Prompt. Present the count of lines in the entries below that hold "KEYS", and present nothing else.

[Edit difference data]
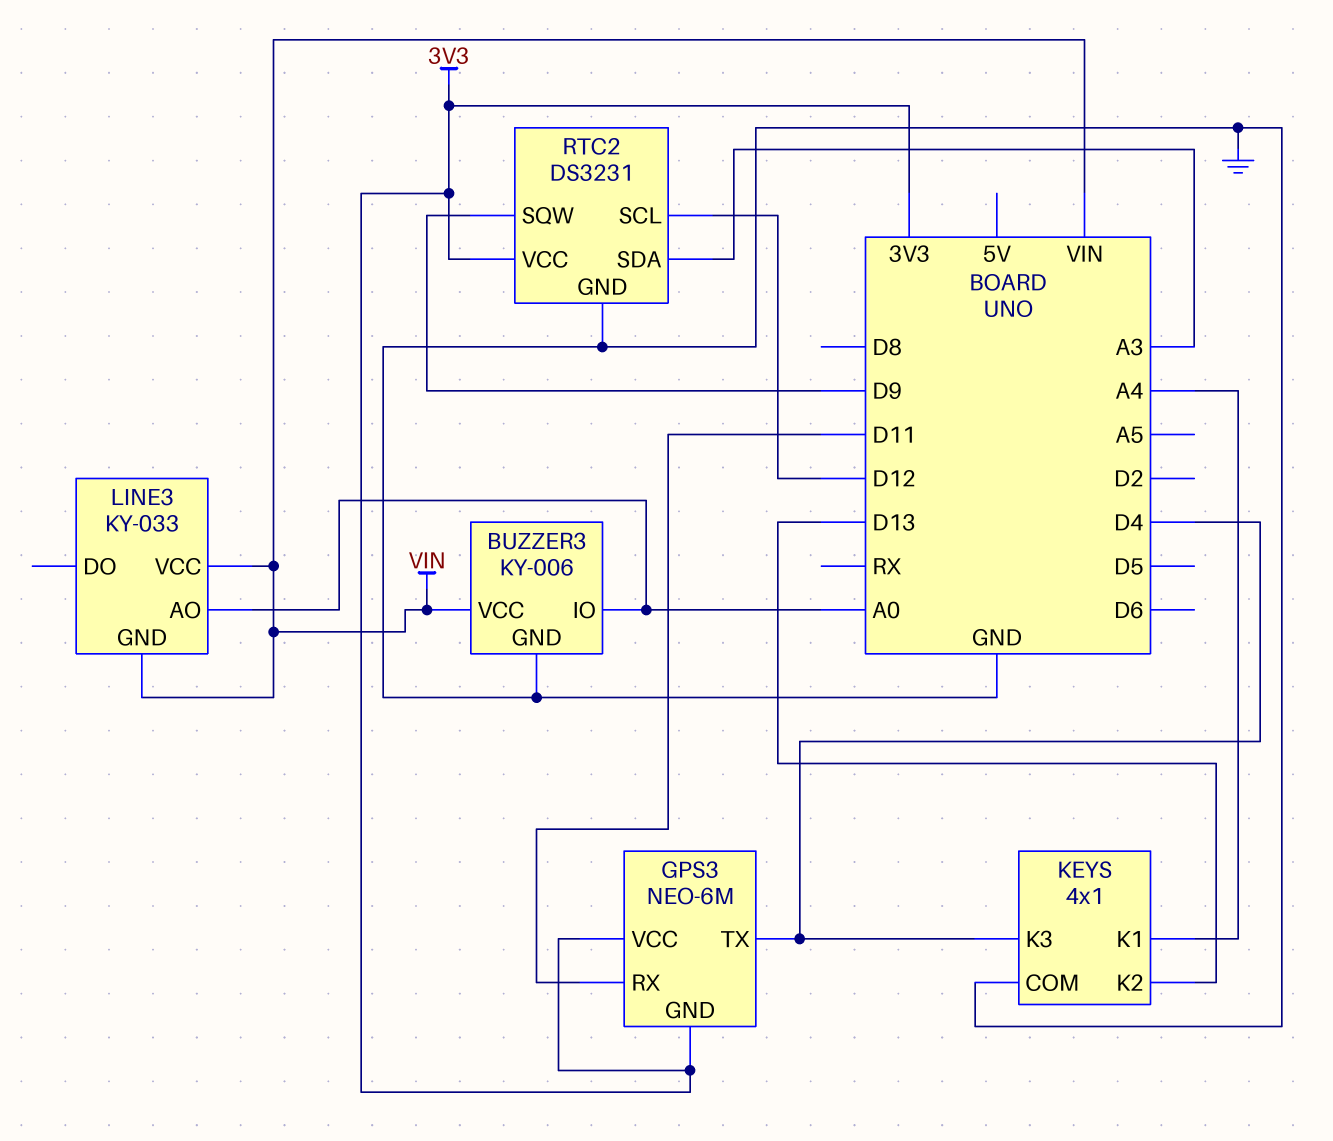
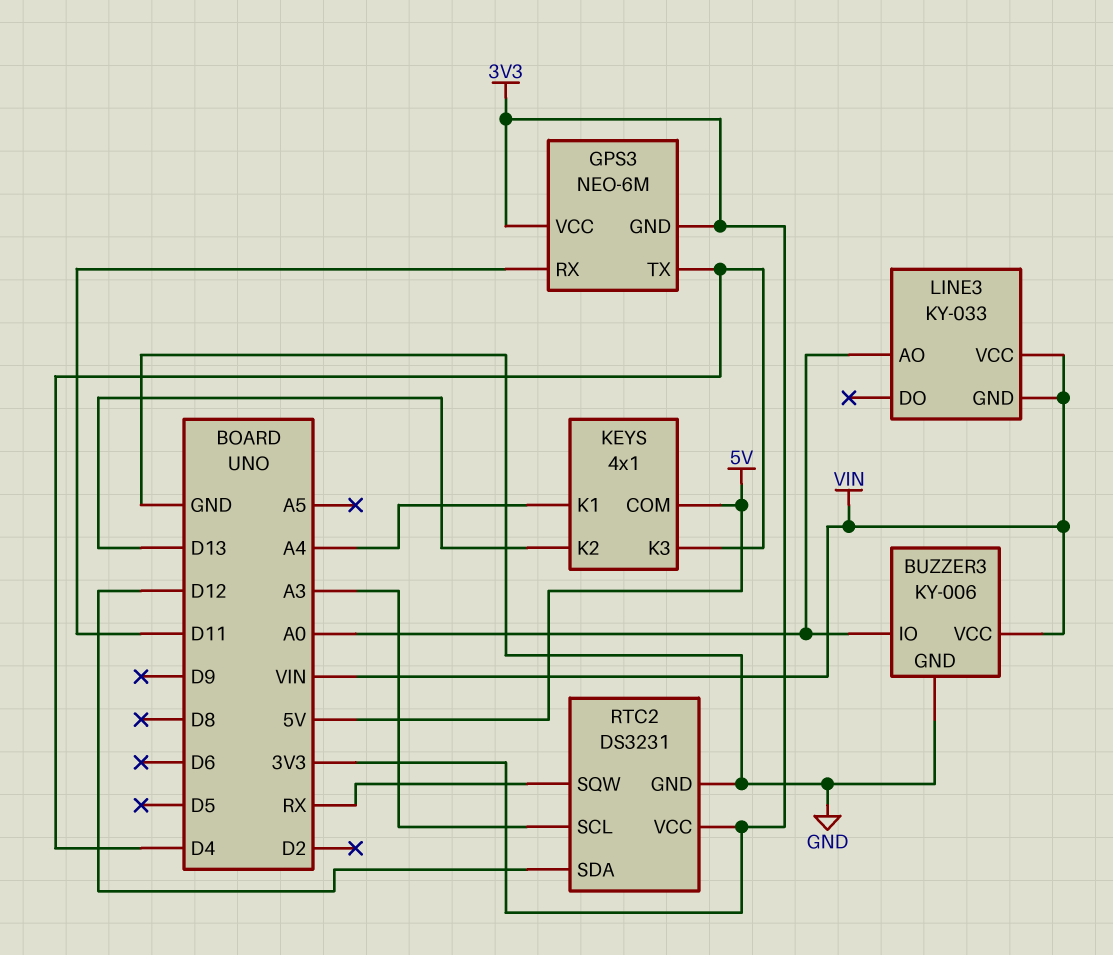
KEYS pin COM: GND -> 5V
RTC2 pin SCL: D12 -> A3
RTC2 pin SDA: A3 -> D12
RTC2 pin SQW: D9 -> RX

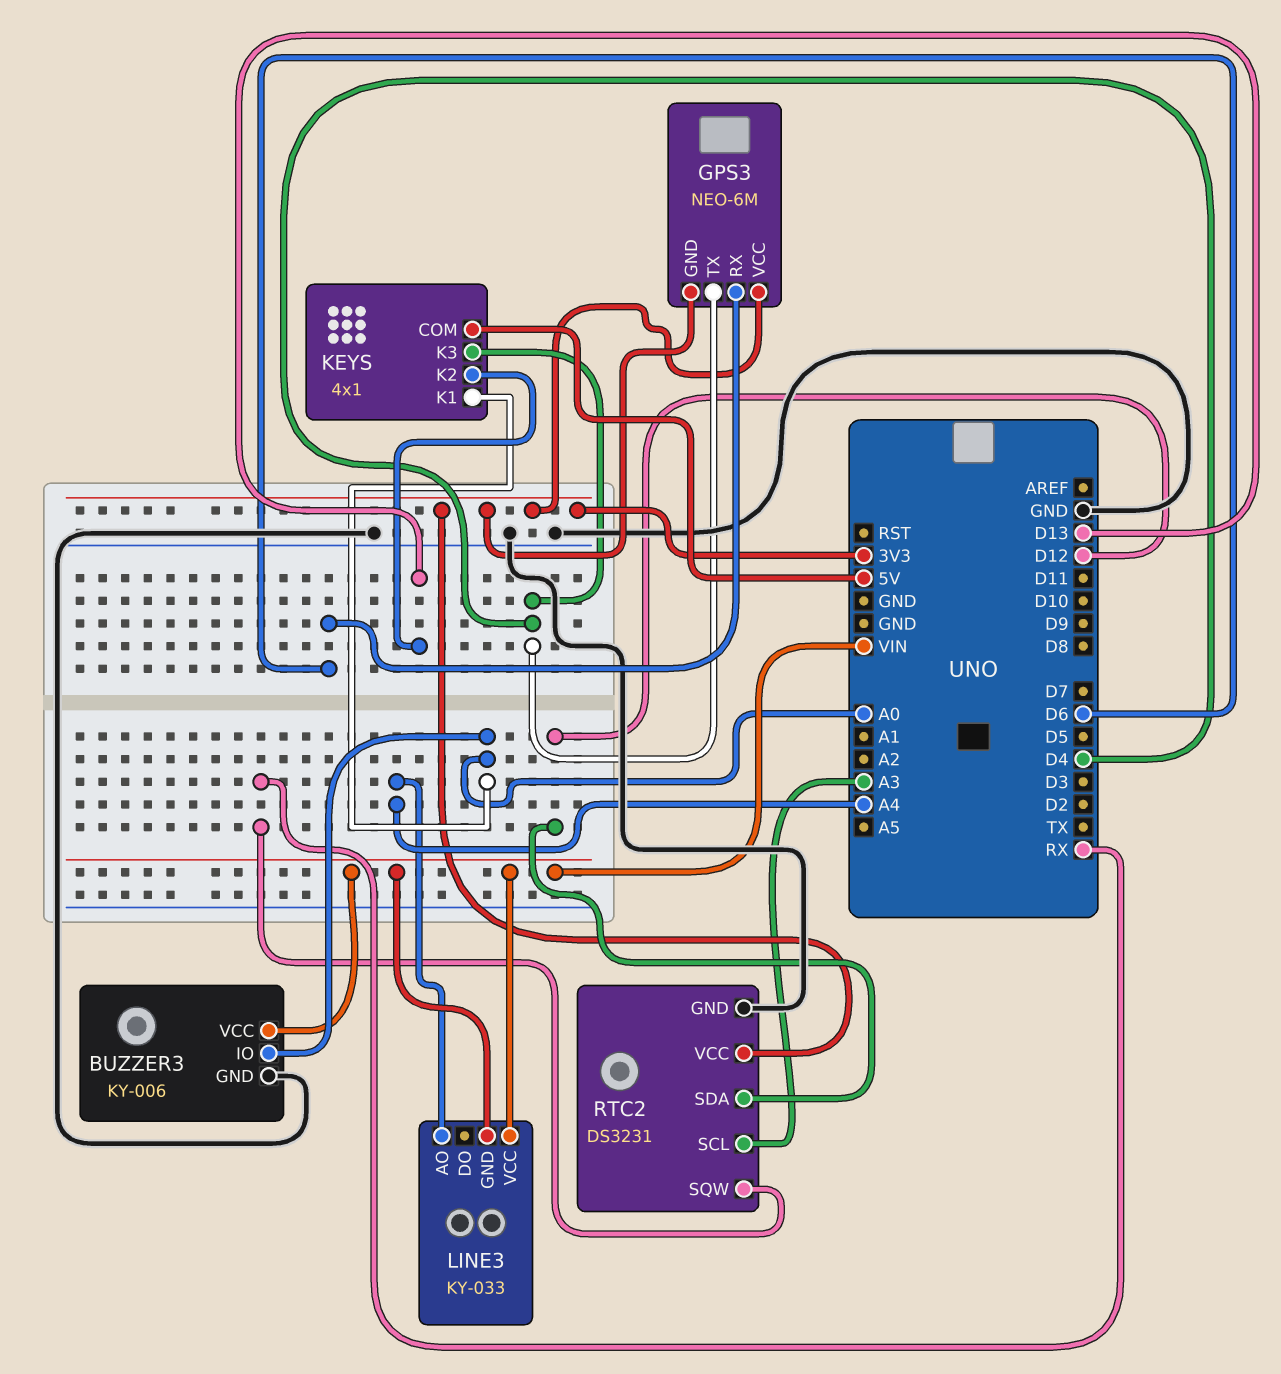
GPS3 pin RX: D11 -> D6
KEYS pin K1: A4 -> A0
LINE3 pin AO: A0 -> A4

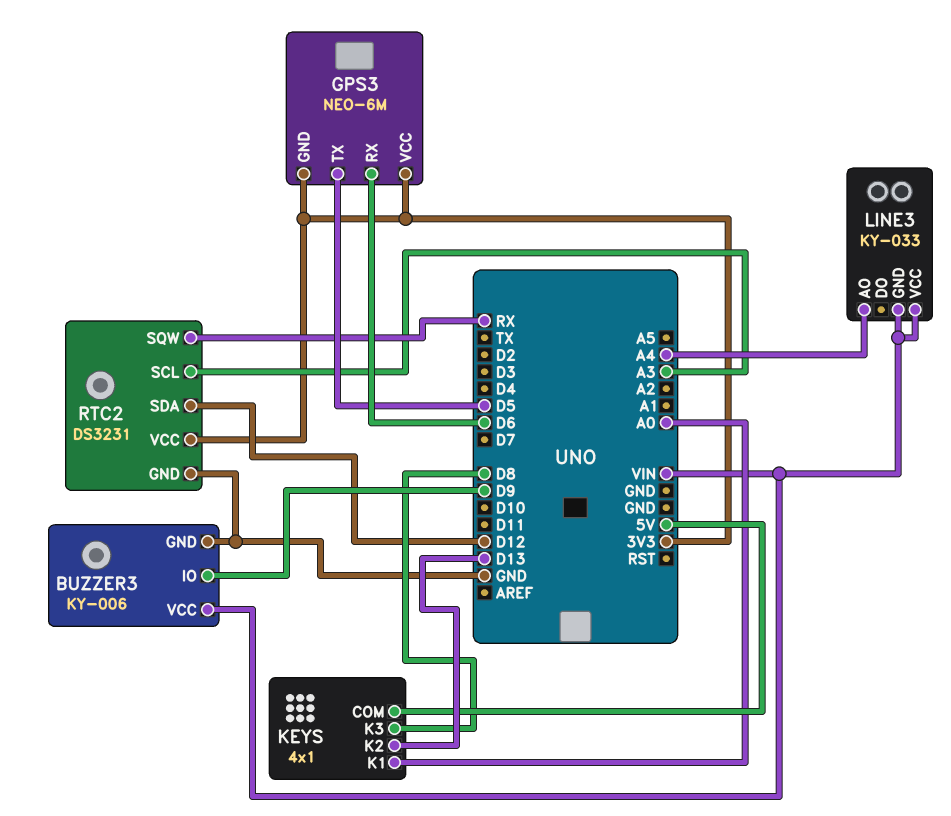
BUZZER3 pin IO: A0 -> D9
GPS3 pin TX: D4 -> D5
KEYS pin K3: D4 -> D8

Written response. 3